■ **Work task**: Everything from the line with "GPS pin TX: B4 -> B1" down to the line with "SOIL2: YL-69 -> FC-28" below must be printed exactly, those two lines included. Exclude pictures.

■ **Data provided**:

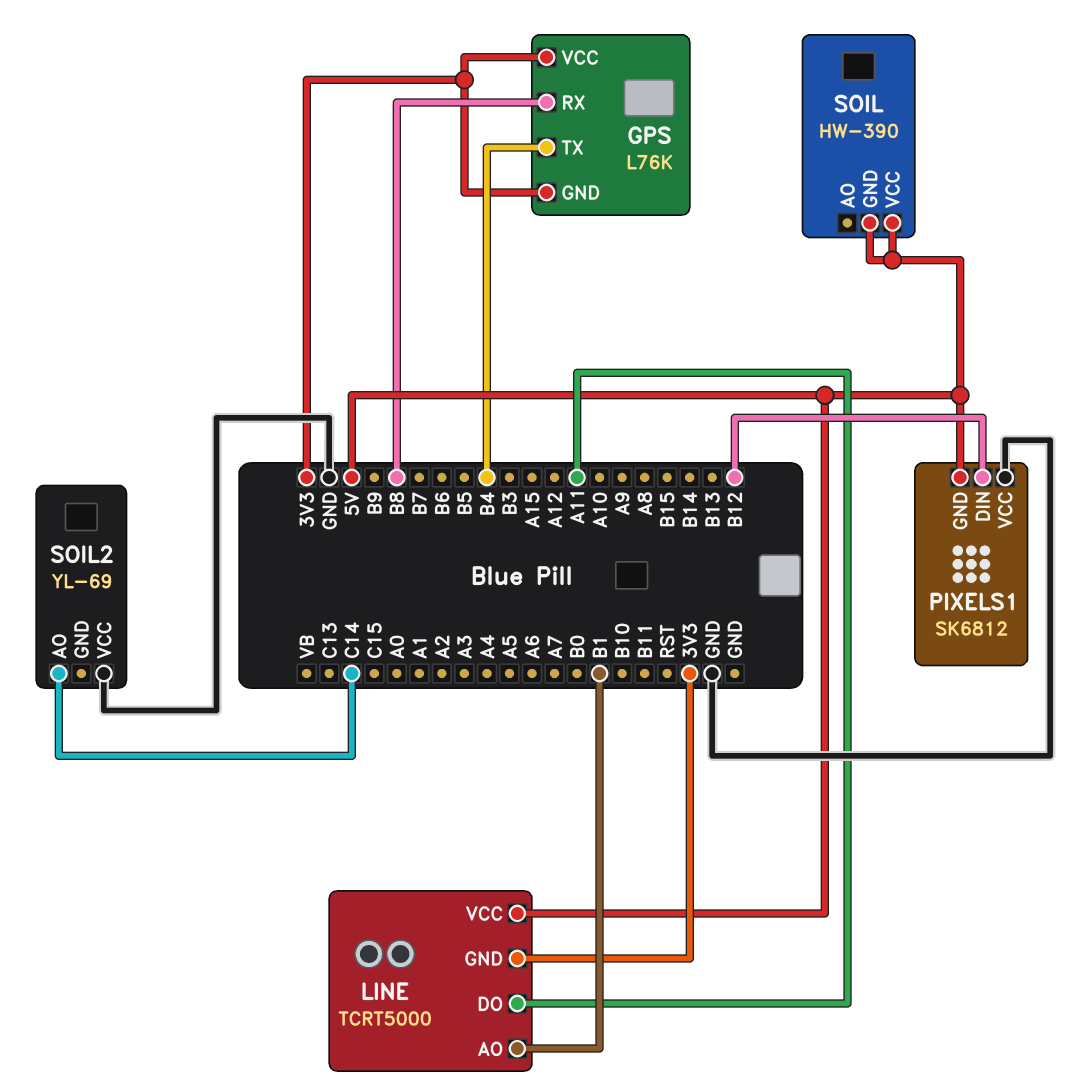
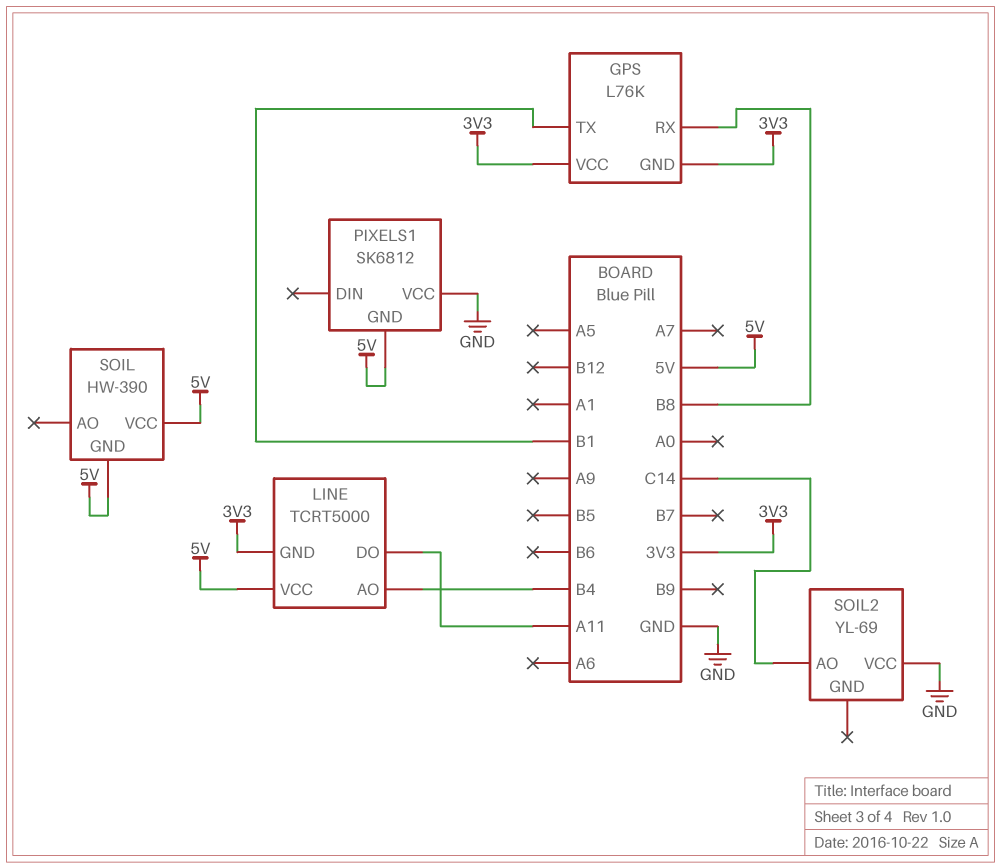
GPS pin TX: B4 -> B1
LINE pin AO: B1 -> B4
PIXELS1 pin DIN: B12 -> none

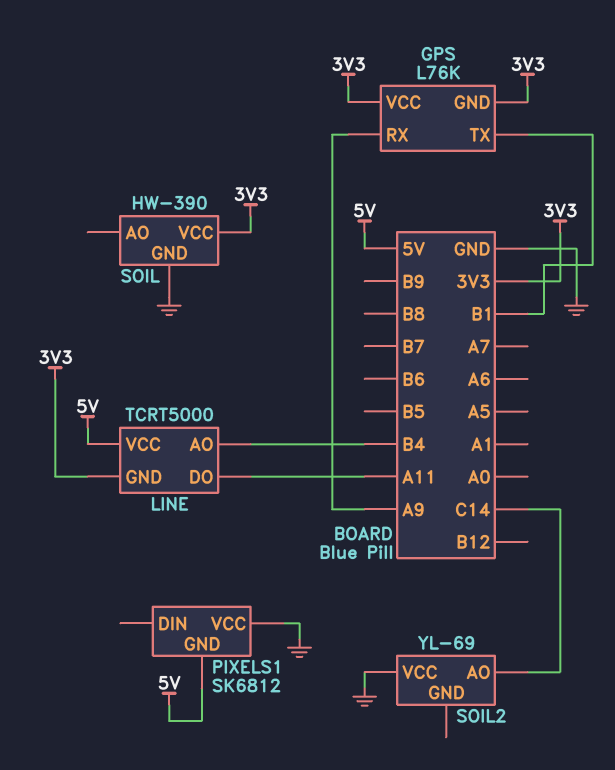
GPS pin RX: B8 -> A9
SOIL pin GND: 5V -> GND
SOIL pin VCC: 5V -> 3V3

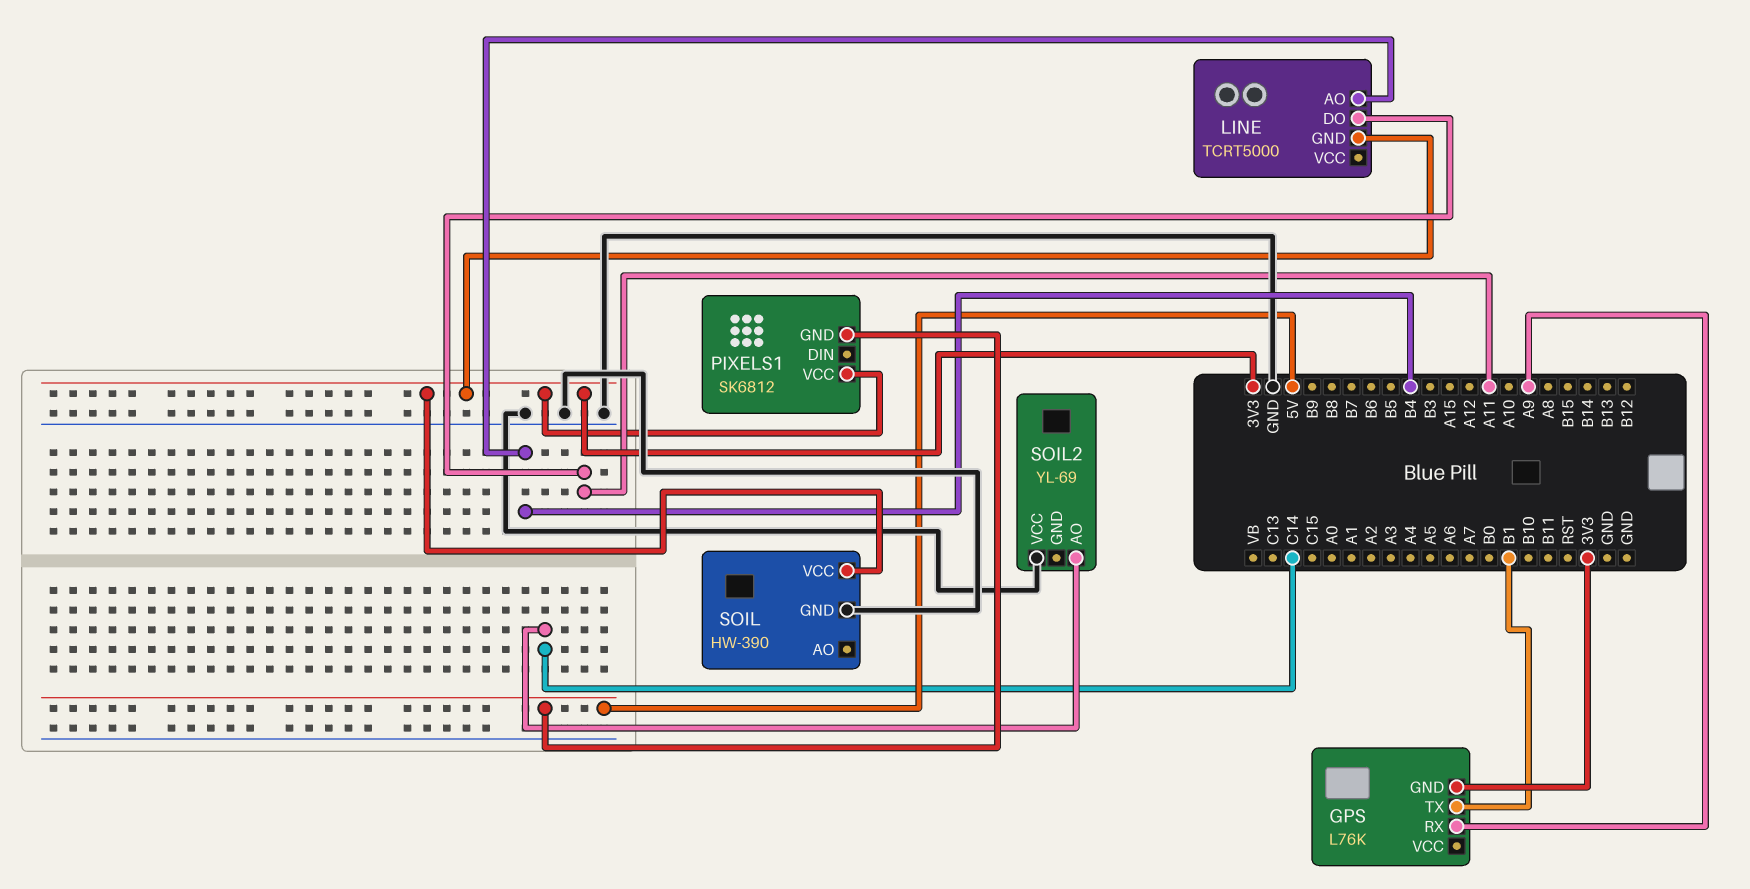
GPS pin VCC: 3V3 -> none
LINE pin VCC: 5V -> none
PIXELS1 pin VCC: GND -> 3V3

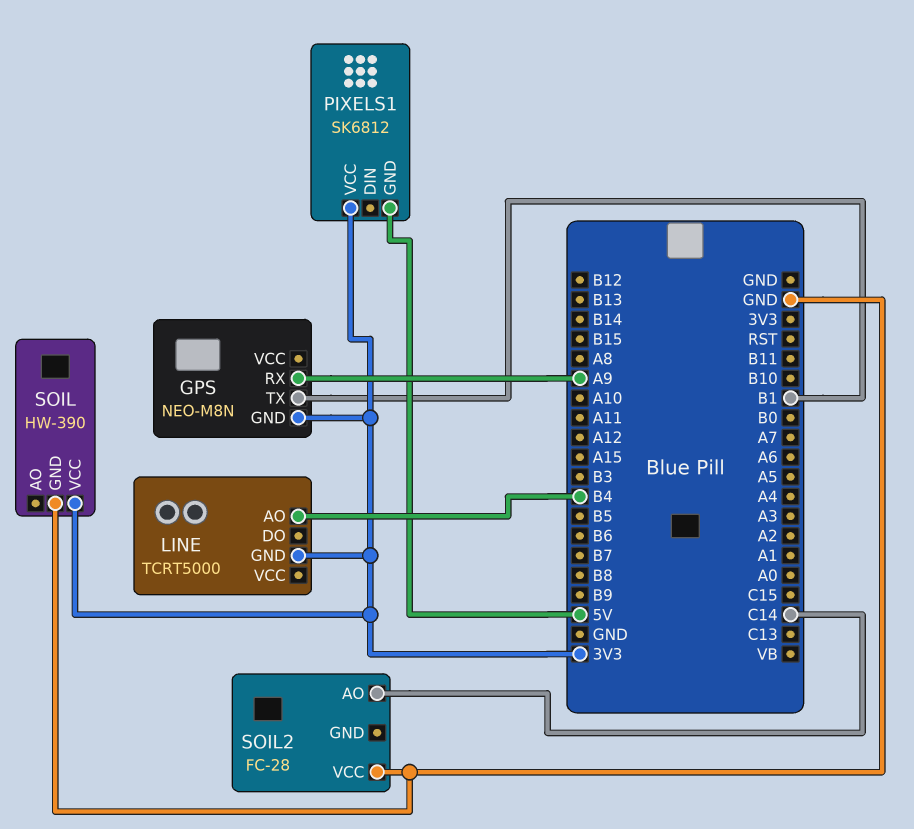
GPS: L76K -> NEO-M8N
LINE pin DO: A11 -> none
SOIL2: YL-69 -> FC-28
* * *
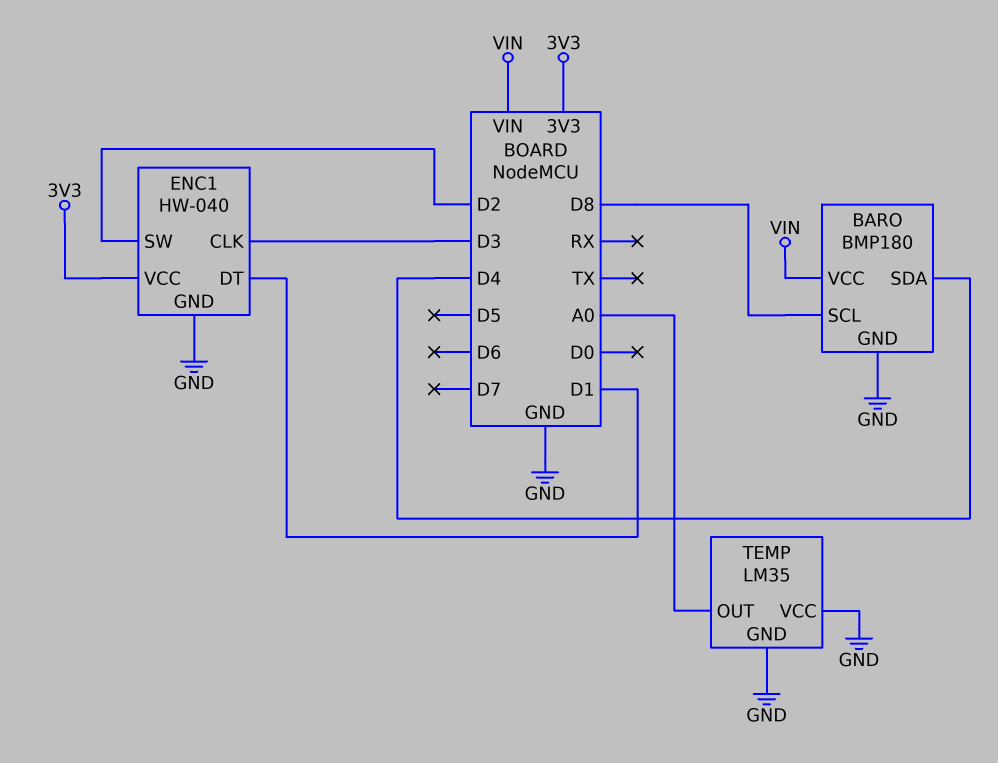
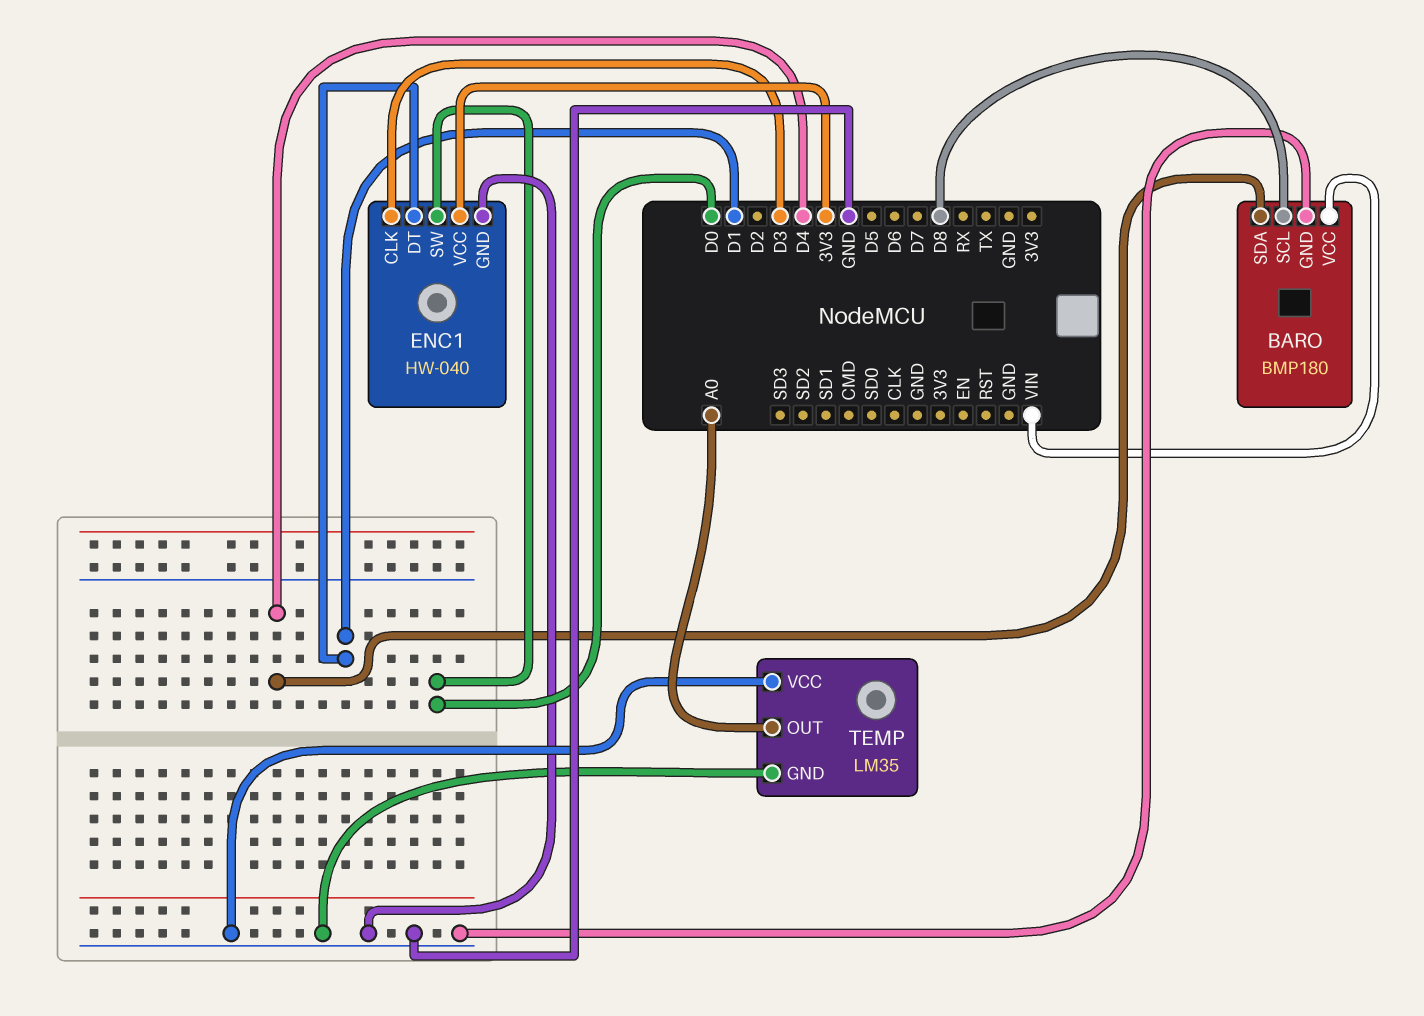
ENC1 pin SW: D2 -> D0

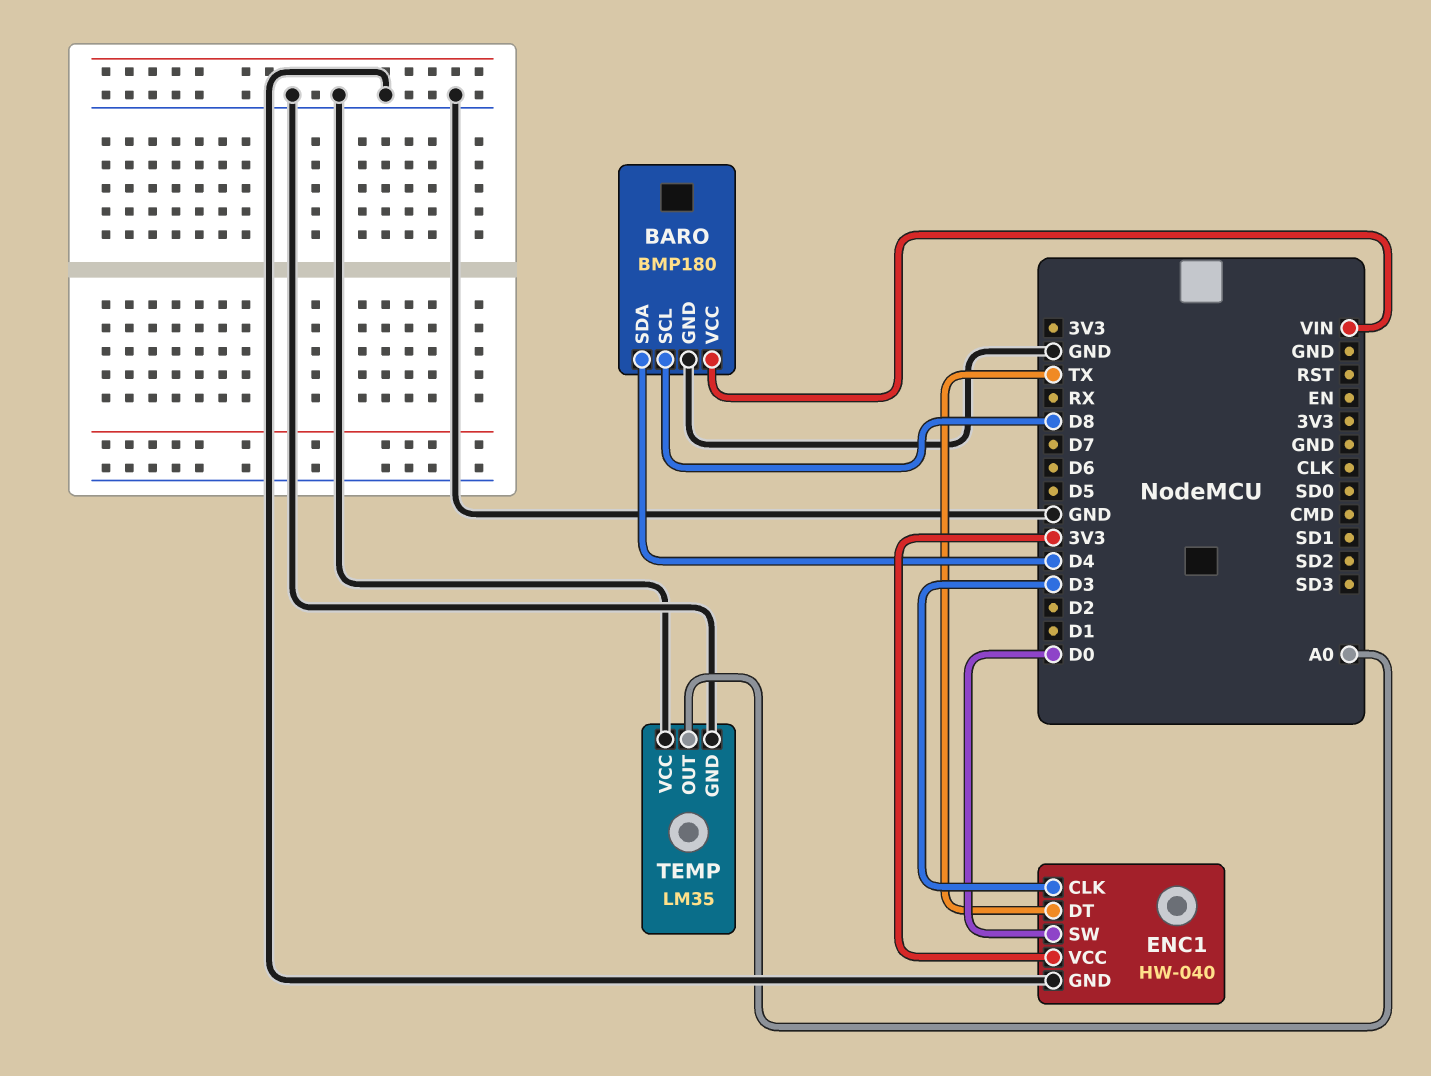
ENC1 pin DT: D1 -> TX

■ **Expected answer**:
GPS pin TX: B4 -> B1
LINE pin AO: B1 -> B4
PIXELS1 pin DIN: B12 -> none

GPS pin RX: B8 -> A9
SOIL pin GND: 5V -> GND
SOIL pin VCC: 5V -> 3V3

GPS pin VCC: 3V3 -> none
LINE pin VCC: 5V -> none
PIXELS1 pin VCC: GND -> 3V3

GPS: L76K -> NEO-M8N
LINE pin DO: A11 -> none
SOIL2: YL-69 -> FC-28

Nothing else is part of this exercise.